*Short problem*.
Please convert the material from its first line through the line containing "collated [184, 1914]" into a JSON list of strings, one per line, skipping blank lines and leaving out the pictures.
---+---
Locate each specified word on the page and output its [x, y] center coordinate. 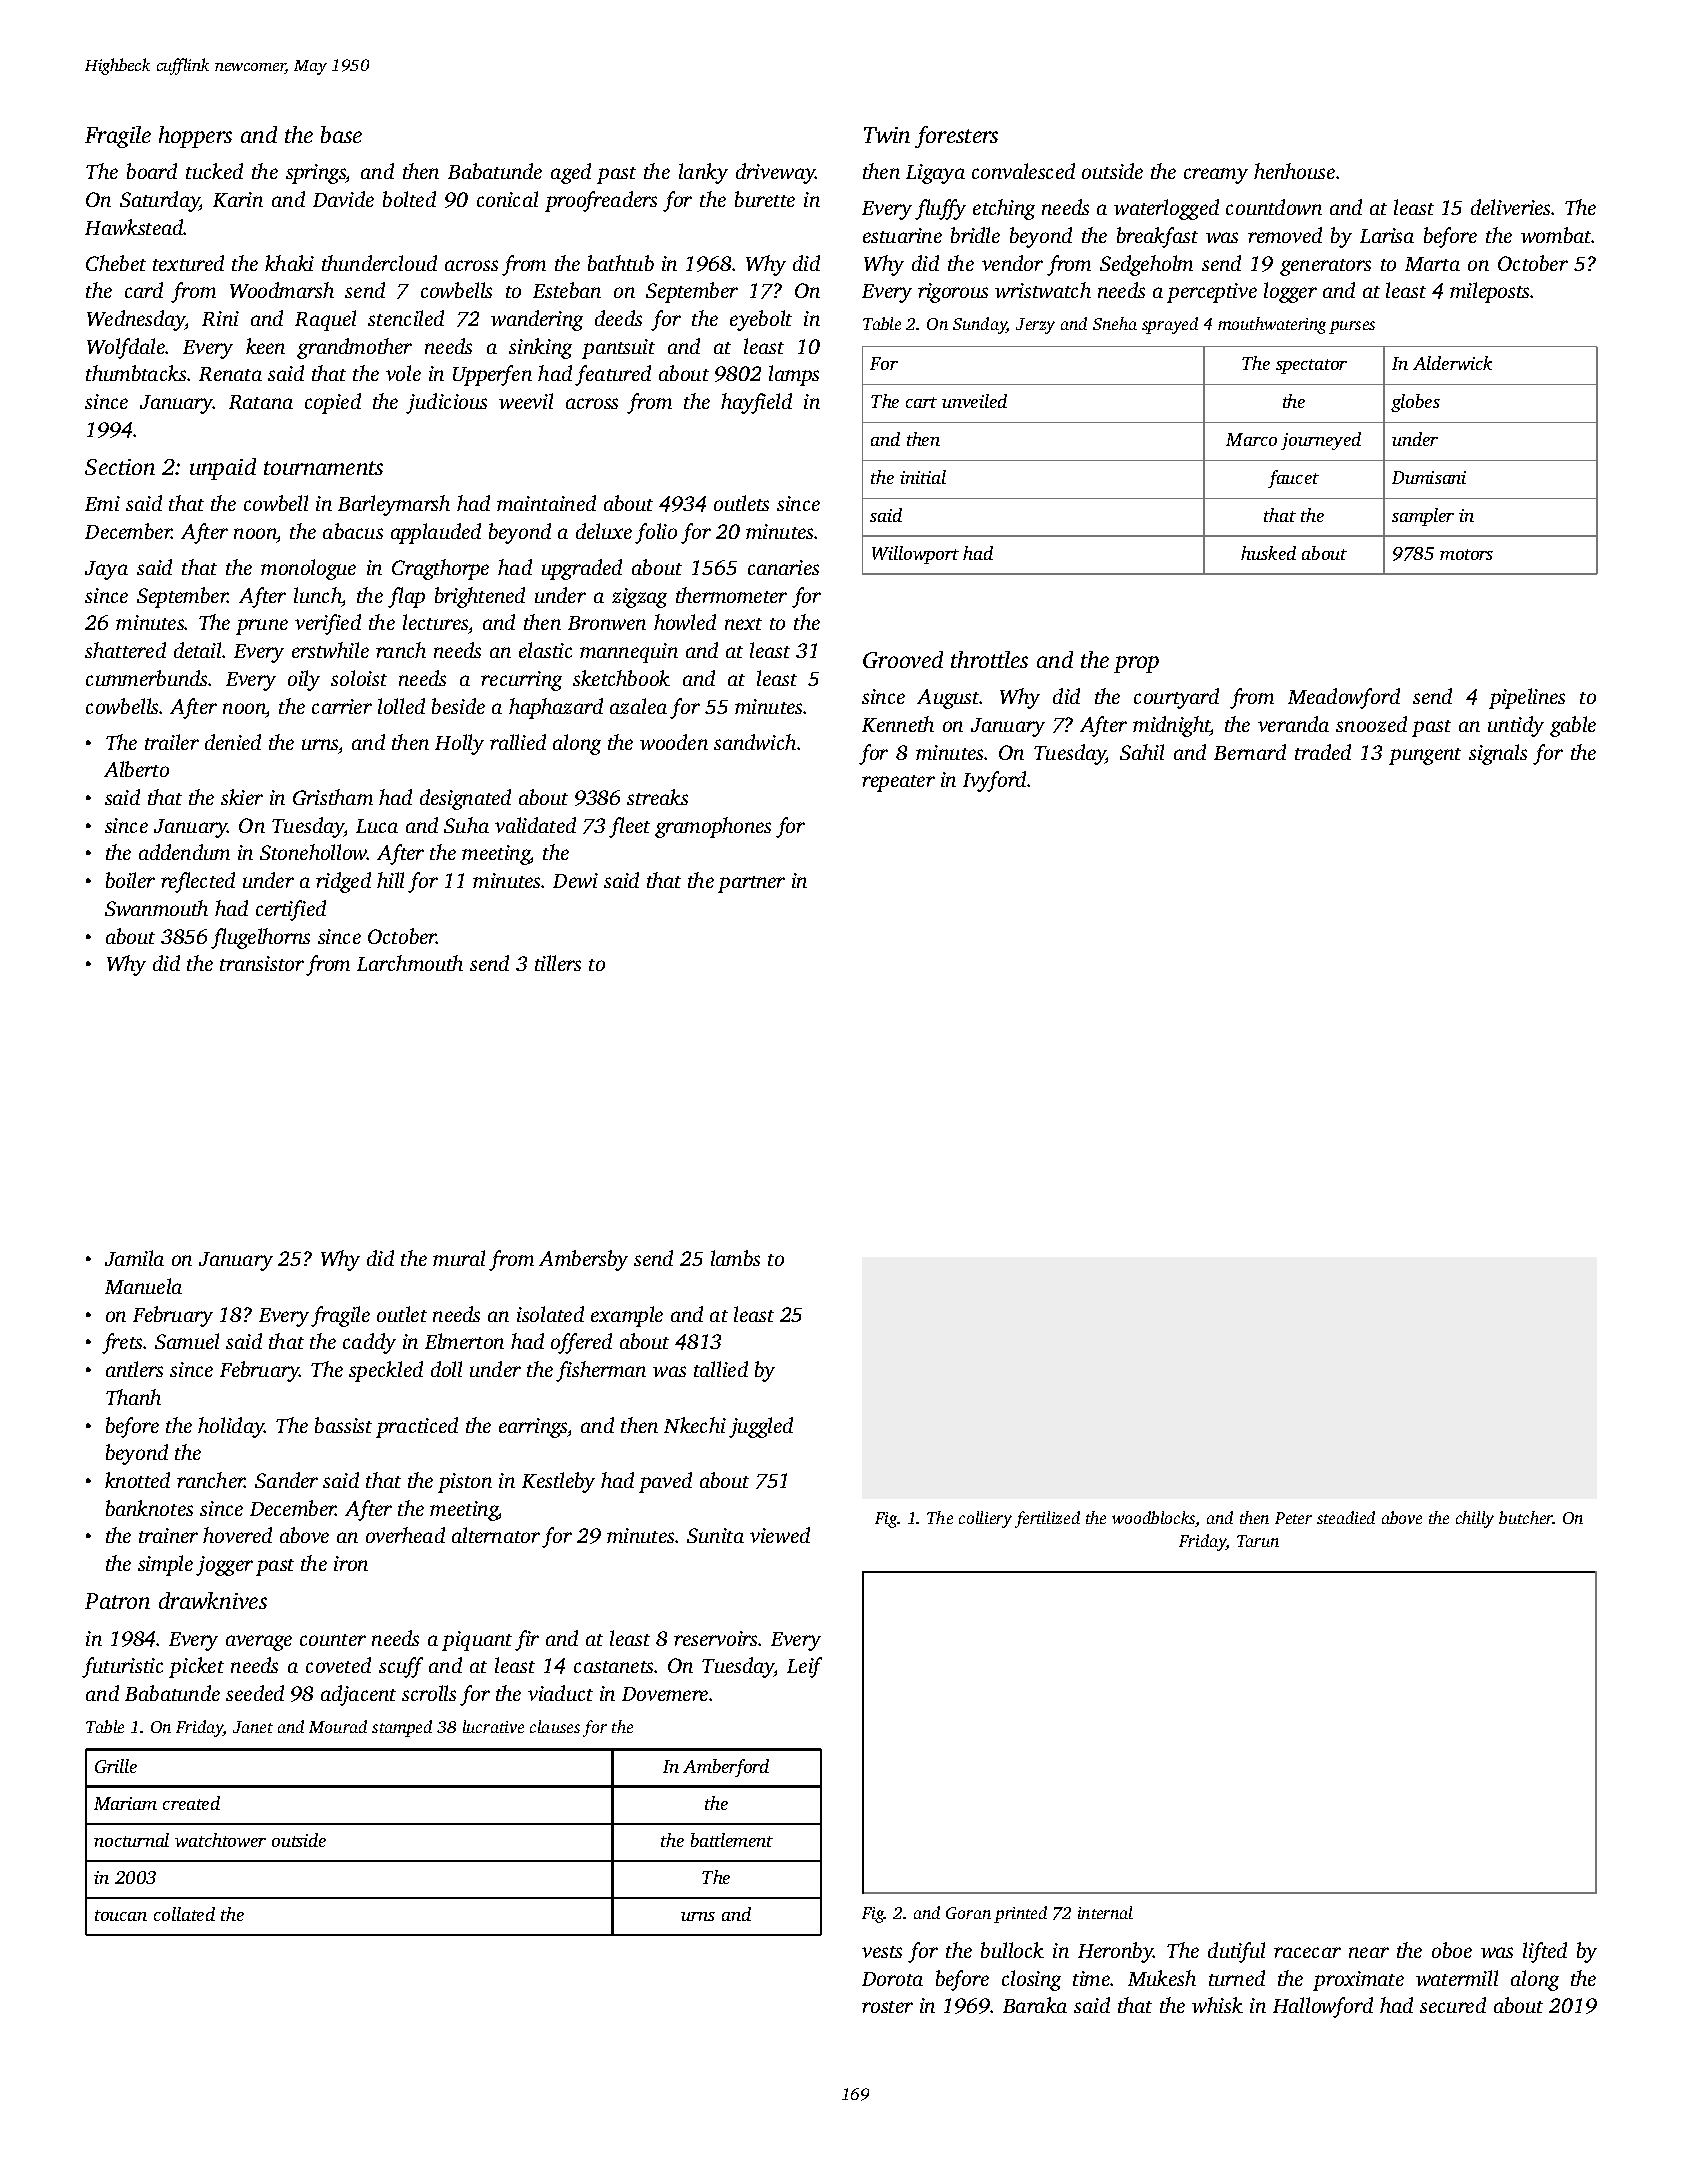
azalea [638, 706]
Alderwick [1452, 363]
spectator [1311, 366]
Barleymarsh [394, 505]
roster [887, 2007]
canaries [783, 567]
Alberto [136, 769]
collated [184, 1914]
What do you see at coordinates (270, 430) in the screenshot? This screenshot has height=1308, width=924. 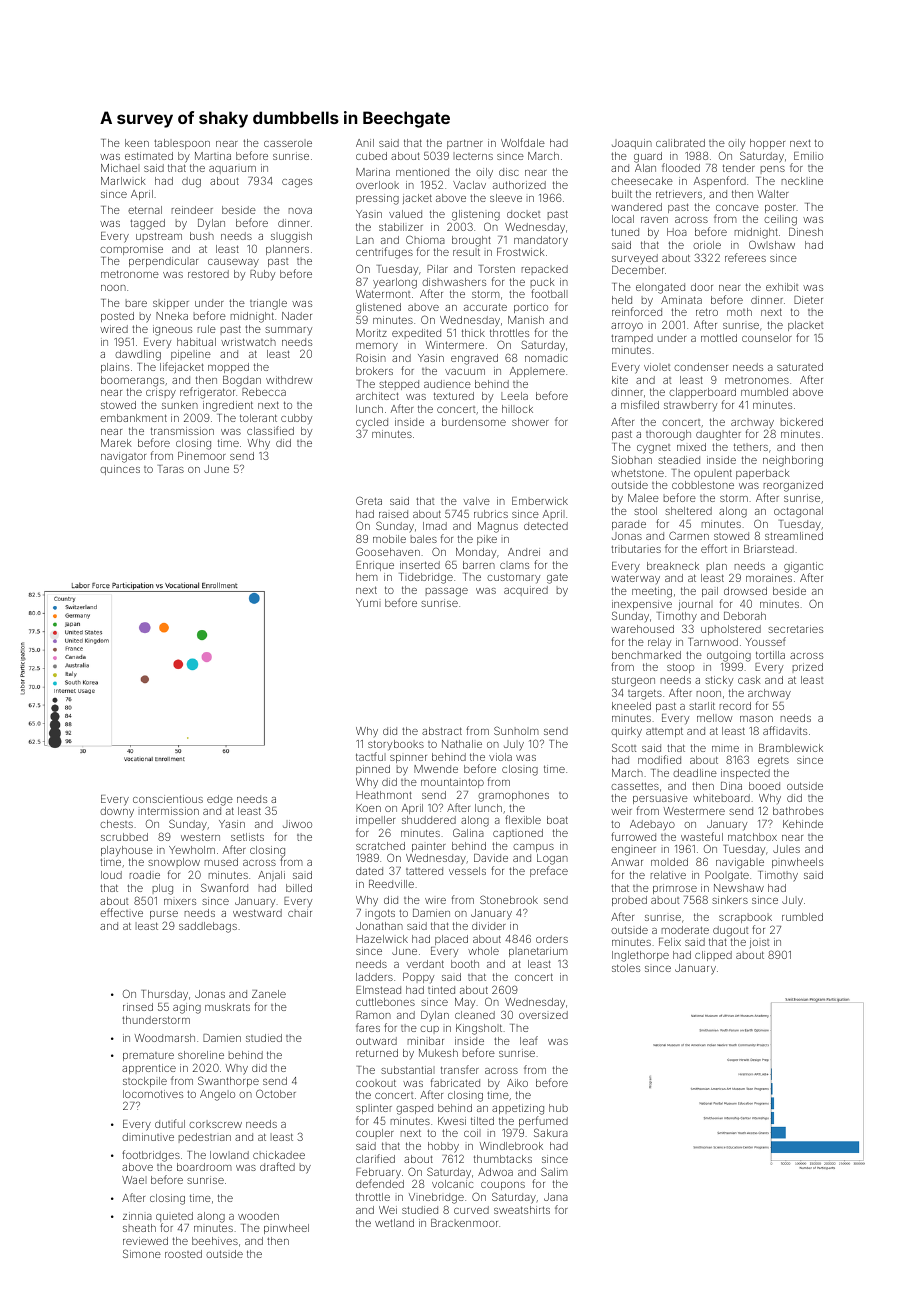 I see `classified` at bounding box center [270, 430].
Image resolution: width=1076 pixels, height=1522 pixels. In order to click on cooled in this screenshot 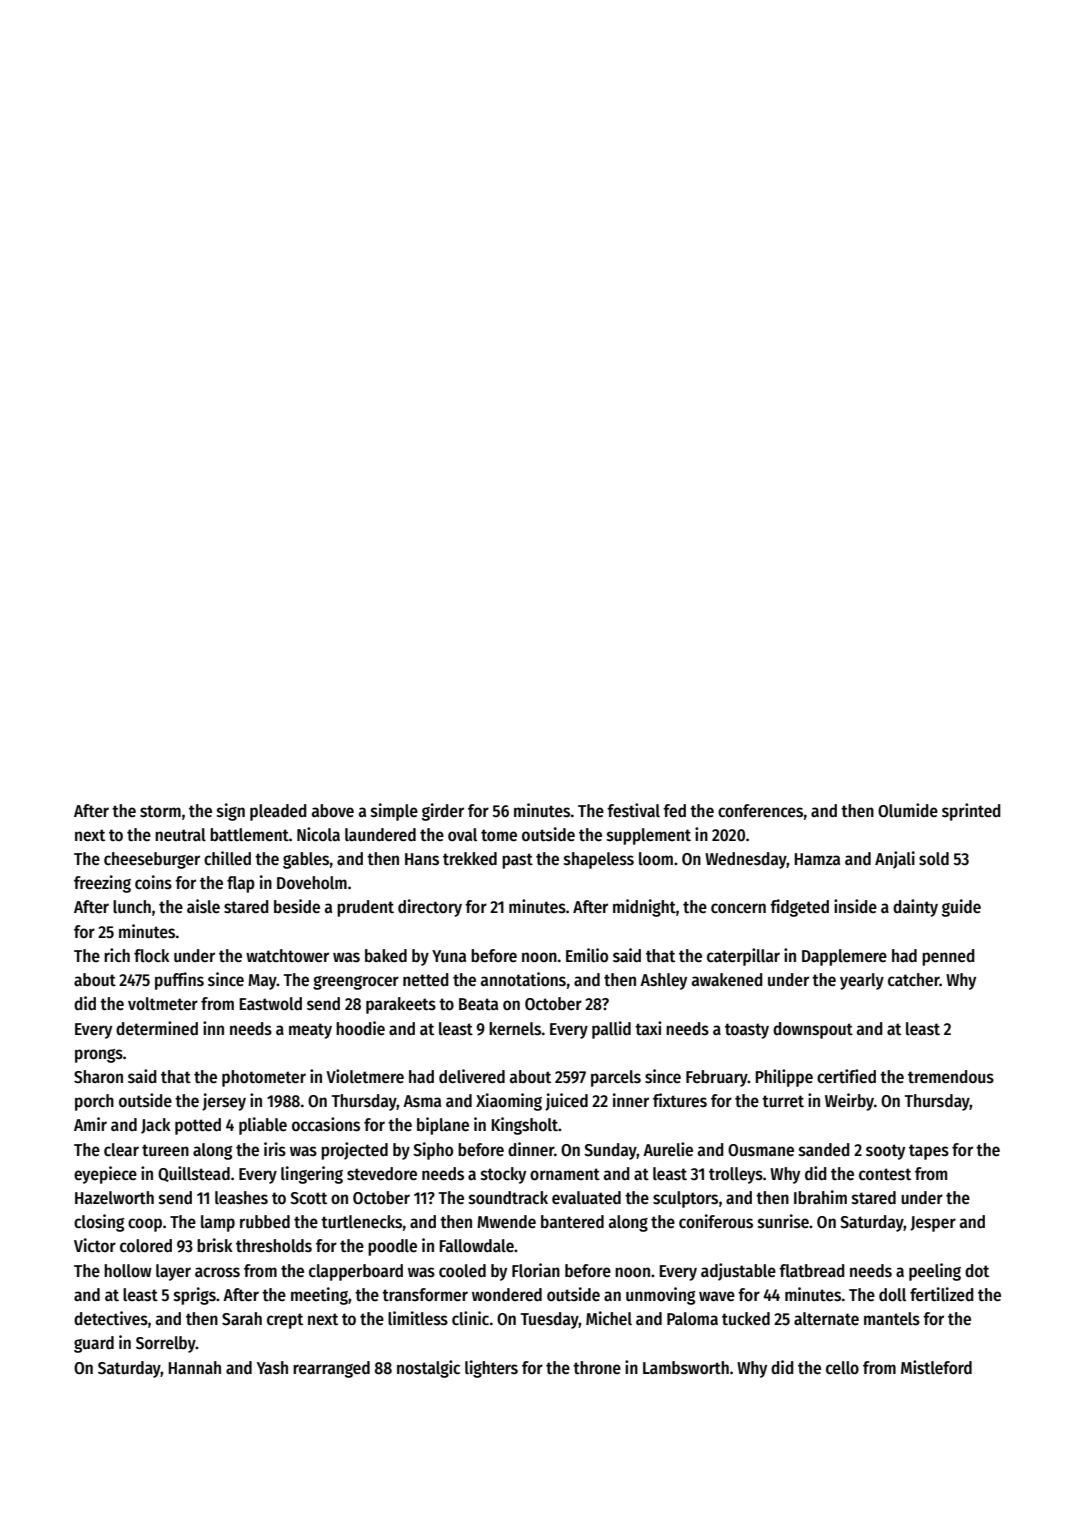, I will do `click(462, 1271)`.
---+---
*Response*.
[
  "Locate each specified word on the page and output its [x, y] center coordinate. ",
  "azalea [638, 706]",
  "Alderwick [1452, 363]",
  "spectator [1311, 366]",
  "Barleymarsh [394, 505]",
  "roster [887, 2007]",
  "canaries [783, 567]",
  "Alberto [136, 769]",
  "collated [184, 1914]"
]